====== Materials provided

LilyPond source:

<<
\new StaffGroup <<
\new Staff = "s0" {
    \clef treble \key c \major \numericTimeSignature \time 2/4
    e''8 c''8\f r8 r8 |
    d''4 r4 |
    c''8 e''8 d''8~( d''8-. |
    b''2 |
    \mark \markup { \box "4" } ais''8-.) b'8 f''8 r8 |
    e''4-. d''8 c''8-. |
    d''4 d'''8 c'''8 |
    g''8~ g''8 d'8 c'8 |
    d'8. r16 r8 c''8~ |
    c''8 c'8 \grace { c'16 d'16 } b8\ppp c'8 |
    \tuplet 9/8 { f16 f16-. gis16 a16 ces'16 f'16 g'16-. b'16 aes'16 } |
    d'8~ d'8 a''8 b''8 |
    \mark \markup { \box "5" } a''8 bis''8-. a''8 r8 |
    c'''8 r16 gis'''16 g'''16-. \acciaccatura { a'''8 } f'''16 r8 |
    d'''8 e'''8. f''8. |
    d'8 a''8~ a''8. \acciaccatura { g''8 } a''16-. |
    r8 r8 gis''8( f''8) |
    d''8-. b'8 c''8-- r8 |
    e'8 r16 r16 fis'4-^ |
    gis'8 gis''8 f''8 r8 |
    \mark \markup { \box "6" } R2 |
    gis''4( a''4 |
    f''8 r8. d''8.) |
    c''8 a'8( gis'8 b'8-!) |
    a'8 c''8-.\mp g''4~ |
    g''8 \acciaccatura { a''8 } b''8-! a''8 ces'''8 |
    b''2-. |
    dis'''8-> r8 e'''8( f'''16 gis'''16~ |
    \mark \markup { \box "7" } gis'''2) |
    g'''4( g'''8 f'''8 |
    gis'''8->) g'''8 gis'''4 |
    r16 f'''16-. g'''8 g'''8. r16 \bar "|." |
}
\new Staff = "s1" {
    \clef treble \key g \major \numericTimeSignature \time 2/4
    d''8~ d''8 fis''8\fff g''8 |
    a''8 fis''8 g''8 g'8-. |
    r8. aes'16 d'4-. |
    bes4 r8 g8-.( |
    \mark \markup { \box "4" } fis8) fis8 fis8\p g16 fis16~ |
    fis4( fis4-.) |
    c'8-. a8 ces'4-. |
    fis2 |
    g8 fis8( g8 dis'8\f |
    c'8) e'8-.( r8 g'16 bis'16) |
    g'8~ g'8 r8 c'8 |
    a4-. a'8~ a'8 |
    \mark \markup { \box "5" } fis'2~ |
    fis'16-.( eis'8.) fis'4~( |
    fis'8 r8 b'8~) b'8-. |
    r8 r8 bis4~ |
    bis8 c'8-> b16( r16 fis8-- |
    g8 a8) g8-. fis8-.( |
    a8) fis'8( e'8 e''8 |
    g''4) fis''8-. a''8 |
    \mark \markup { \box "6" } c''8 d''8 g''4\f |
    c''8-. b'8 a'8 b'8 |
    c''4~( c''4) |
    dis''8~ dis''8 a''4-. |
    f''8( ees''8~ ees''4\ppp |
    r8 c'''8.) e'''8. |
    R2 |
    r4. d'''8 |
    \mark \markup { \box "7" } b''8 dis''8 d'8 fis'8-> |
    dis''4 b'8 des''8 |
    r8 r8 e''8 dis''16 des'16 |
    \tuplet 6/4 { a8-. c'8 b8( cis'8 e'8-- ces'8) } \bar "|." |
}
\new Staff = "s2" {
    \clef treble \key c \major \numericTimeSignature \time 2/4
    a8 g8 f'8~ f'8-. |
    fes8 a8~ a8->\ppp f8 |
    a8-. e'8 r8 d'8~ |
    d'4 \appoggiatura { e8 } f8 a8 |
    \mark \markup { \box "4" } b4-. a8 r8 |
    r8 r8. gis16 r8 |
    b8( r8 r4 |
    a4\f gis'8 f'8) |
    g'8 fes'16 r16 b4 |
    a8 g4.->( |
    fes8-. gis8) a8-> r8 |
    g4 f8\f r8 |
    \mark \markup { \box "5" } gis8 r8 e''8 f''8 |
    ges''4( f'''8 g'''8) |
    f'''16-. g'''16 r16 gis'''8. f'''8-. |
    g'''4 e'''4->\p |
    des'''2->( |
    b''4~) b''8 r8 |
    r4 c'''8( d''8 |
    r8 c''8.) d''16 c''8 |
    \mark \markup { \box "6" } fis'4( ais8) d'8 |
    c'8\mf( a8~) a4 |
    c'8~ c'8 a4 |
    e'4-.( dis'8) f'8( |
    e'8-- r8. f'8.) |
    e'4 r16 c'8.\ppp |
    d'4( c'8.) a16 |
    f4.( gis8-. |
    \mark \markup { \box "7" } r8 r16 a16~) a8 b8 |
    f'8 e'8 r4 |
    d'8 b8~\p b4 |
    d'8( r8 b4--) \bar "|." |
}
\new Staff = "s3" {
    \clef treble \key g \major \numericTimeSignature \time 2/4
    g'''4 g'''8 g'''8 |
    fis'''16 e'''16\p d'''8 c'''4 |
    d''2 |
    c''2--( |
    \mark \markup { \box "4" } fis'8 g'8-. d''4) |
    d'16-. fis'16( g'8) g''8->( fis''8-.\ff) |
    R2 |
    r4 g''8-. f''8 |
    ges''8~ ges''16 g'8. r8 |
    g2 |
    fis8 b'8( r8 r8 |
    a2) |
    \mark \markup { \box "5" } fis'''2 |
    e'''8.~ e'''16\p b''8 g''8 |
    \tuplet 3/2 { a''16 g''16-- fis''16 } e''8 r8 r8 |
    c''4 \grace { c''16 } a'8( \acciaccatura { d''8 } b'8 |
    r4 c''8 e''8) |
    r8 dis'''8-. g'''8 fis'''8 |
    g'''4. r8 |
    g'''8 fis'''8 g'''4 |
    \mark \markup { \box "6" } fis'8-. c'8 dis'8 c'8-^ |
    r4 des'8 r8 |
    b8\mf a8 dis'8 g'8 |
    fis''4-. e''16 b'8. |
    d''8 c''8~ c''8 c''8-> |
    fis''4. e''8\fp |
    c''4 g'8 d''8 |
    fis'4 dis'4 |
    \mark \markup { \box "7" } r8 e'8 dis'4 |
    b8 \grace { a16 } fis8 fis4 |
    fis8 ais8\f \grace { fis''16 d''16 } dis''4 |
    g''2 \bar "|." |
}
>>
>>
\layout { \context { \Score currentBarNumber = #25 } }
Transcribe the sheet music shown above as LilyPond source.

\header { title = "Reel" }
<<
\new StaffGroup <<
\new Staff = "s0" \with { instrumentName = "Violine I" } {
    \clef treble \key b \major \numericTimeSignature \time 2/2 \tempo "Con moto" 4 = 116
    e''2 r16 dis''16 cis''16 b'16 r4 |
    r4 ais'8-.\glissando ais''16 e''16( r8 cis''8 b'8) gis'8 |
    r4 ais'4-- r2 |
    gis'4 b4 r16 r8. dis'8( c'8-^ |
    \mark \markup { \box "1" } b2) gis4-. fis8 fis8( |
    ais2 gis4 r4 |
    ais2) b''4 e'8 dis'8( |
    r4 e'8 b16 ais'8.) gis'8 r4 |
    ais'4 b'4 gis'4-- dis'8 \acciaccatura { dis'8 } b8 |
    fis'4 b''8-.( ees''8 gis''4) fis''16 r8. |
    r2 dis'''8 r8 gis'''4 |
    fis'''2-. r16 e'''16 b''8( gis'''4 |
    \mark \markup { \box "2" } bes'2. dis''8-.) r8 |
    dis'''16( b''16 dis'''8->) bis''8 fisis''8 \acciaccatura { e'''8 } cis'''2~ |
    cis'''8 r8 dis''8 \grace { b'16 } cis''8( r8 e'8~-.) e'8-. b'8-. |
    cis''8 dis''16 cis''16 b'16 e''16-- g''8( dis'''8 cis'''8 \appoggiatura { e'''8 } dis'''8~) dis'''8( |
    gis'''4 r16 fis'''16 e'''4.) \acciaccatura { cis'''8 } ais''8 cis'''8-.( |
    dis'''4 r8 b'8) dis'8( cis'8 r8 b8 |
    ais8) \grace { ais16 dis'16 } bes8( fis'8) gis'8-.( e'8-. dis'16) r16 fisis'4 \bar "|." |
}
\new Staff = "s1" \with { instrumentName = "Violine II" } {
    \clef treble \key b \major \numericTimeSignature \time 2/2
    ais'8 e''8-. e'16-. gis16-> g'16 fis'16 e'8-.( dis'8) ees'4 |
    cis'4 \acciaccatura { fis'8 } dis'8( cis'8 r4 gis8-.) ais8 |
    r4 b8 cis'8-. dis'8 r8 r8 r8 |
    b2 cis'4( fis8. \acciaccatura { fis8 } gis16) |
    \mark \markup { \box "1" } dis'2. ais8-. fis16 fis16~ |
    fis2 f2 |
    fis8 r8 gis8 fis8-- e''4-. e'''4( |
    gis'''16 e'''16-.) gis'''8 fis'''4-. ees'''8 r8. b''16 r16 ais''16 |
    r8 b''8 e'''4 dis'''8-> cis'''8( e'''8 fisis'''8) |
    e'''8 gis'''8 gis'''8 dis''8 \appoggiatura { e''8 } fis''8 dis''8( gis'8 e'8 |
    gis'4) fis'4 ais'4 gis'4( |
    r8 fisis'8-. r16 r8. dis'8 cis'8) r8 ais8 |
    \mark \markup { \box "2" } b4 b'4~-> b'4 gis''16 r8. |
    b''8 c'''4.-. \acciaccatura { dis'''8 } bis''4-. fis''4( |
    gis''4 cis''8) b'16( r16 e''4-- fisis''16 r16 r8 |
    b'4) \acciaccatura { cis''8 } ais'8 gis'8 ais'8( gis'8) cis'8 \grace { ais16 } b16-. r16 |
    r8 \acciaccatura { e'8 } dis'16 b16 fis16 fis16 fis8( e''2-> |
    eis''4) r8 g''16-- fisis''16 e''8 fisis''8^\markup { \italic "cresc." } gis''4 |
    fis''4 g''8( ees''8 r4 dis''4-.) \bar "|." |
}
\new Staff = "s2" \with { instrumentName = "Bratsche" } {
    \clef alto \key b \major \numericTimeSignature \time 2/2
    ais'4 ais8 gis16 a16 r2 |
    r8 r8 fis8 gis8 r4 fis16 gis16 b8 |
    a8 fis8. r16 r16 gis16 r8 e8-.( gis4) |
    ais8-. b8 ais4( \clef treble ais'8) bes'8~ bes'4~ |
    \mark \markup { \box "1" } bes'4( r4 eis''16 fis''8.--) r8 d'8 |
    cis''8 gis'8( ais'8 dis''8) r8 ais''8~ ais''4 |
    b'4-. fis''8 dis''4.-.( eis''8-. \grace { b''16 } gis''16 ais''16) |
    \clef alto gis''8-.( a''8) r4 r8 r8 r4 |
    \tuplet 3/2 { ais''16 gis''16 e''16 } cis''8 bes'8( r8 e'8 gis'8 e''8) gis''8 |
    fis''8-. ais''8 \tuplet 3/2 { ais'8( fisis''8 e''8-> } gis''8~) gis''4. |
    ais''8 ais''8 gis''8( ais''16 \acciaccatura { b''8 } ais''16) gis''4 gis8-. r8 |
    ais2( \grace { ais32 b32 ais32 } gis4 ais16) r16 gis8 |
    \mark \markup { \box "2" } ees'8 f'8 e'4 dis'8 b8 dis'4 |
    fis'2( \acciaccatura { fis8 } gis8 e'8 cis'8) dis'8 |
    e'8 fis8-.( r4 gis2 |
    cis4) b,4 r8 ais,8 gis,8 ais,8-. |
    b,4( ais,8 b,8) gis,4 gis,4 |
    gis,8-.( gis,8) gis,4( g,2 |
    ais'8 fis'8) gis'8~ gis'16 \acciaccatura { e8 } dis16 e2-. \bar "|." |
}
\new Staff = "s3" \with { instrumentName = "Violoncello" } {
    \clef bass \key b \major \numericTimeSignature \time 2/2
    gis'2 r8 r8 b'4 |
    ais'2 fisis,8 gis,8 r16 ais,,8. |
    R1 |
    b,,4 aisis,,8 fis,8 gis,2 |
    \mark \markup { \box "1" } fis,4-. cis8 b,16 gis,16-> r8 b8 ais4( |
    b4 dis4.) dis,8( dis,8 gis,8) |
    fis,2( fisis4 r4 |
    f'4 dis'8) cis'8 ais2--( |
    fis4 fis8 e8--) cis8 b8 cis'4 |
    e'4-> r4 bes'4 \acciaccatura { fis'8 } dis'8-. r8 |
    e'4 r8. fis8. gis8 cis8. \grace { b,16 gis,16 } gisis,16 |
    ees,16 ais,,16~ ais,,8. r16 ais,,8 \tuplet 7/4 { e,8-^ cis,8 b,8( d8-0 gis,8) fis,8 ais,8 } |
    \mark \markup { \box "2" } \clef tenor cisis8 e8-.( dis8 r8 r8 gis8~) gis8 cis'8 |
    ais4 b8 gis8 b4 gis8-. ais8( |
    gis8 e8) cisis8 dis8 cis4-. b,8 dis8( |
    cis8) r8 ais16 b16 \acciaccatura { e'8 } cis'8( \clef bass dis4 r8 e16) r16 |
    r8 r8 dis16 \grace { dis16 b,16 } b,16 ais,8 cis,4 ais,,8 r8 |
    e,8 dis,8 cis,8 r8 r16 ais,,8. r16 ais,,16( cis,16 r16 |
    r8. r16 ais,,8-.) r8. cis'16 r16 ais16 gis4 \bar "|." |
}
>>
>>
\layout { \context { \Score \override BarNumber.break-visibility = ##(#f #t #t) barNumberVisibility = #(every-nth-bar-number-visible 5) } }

============

What you have to do — Find every line in the rows above that contains the string "numericTimeSignature", matching case exactly, and copy each of those lines.

Correct response —
    \clef treble \key c \major \numericTimeSignature \time 2/4
    \clef treble \key g \major \numericTimeSignature \time 2/4
    \clef treble \key c \major \numericTimeSignature \time 2/4
    \clef treble \key g \major \numericTimeSignature \time 2/4
    \clef treble \key b \major \numericTimeSignature \time 2/2 \tempo "Con moto" 4 = 116
    \clef treble \key b \major \numericTimeSignature \time 2/2
    \clef alto \key b \major \numericTimeSignature \time 2/2
    \clef bass \key b \major \numericTimeSignature \time 2/2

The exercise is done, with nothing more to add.